(Saved entries)
[Start of section]

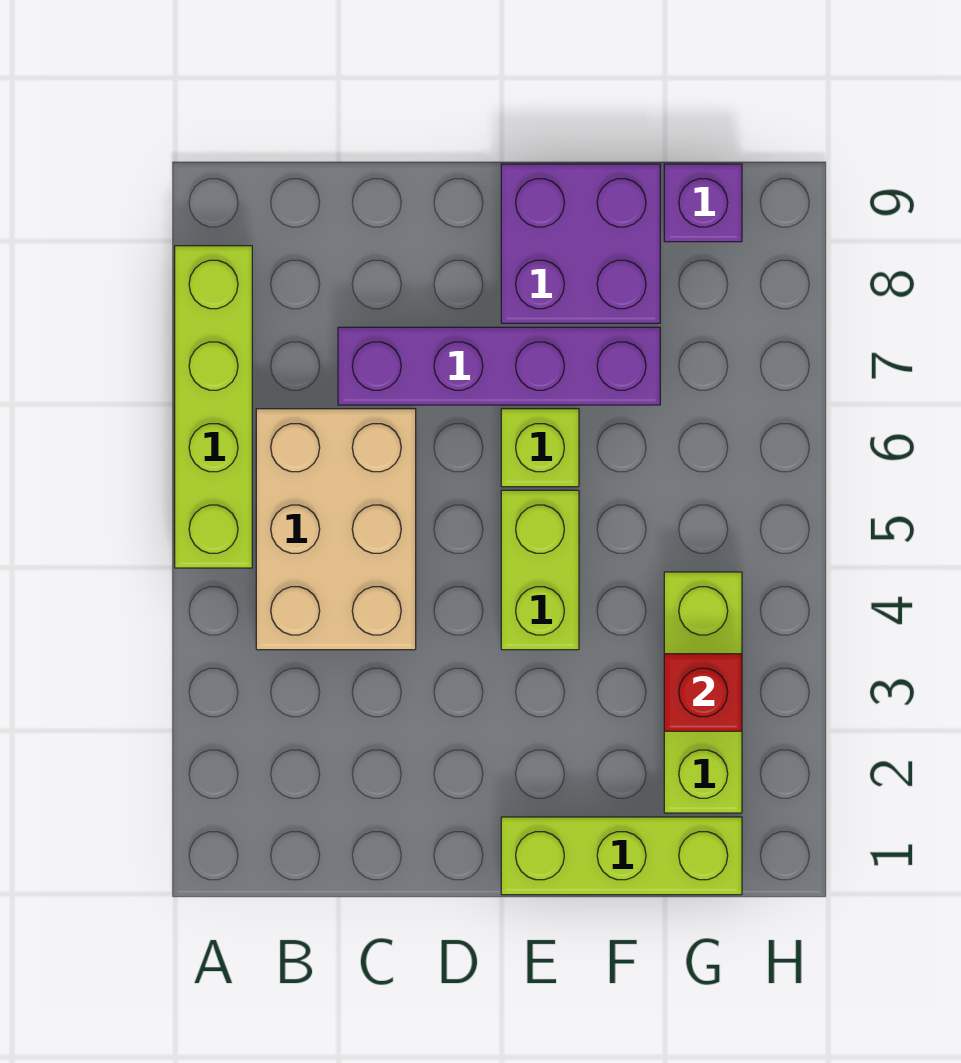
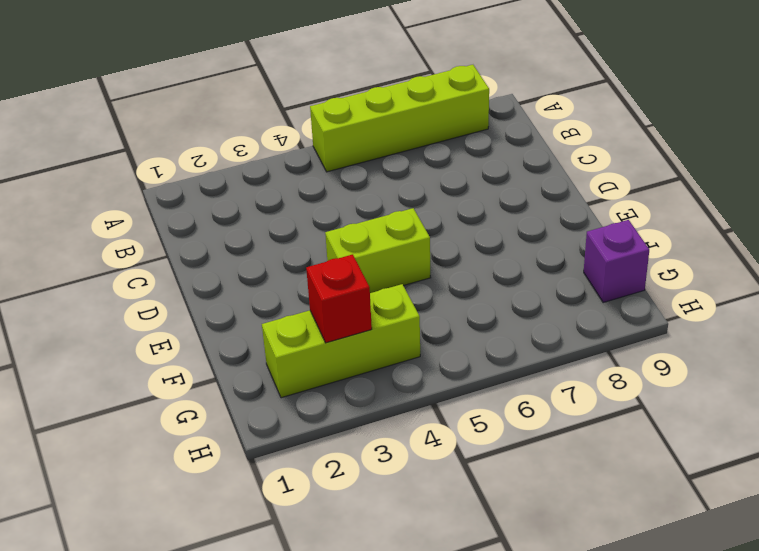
none -> tan brick B4:C6 level 1
none -> purple brick C7:F7 level 1

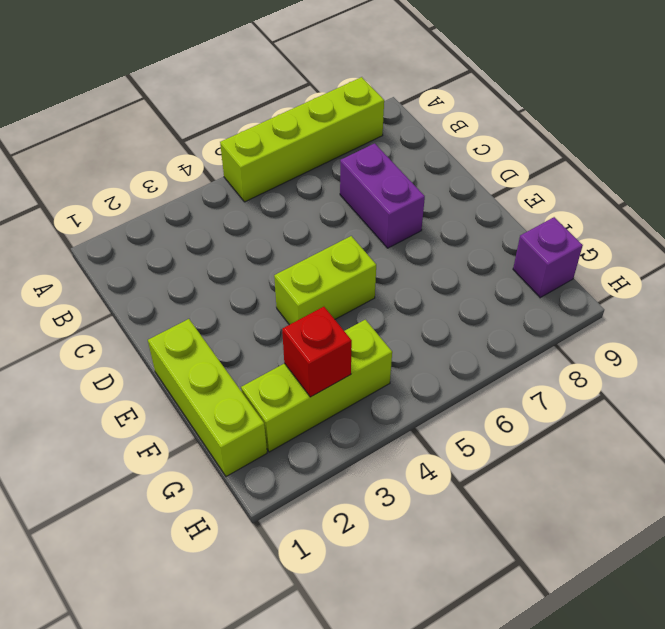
purple brick C7:D7 level 1 -> purple brick C7:F7 level 1
none -> tan brick B4:C6 level 1
none -> lime brick E6 level 1

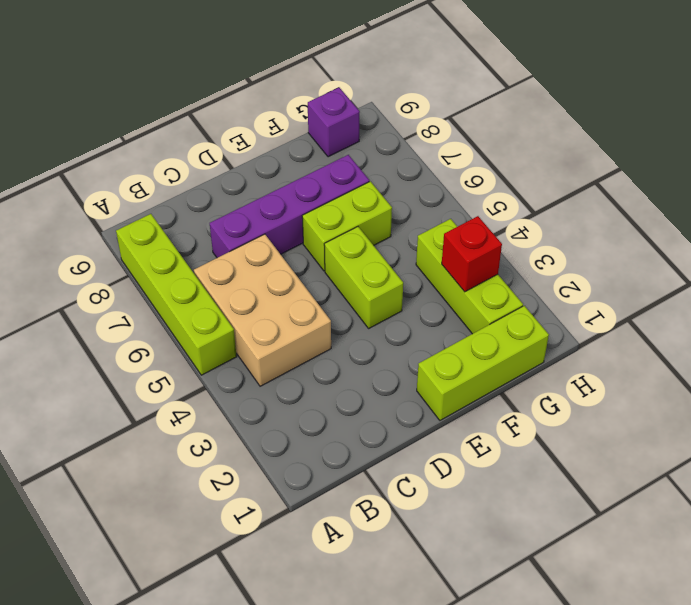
lime brick E6:F6 level 1 -> lime brick E6 level 1
none -> purple brick E8:F9 level 1

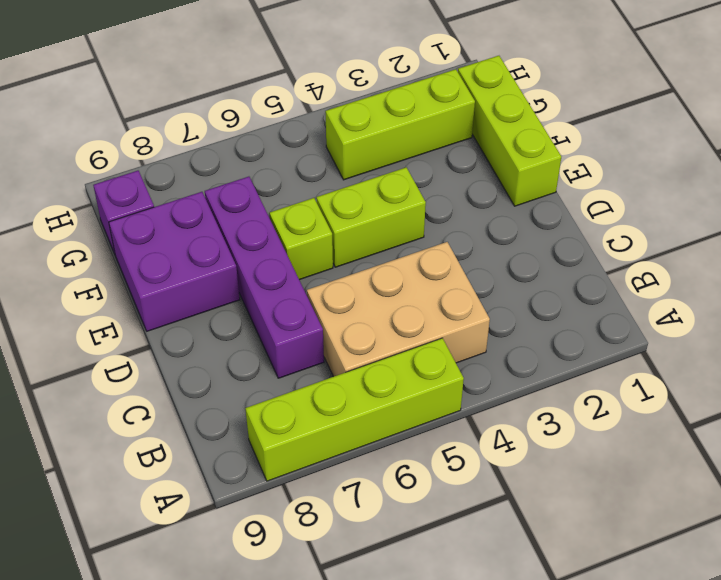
none -> red brick G3 level 2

[End of section]

WHAT YOU HAVE TO DO — Output every record above exactly, leaving out the pictures.

FINISHED TASK —
none -> tan brick B4:C6 level 1
none -> purple brick C7:F7 level 1

purple brick C7:D7 level 1 -> purple brick C7:F7 level 1
none -> tan brick B4:C6 level 1
none -> lime brick E6 level 1

lime brick E6:F6 level 1 -> lime brick E6 level 1
none -> purple brick E8:F9 level 1

none -> red brick G3 level 2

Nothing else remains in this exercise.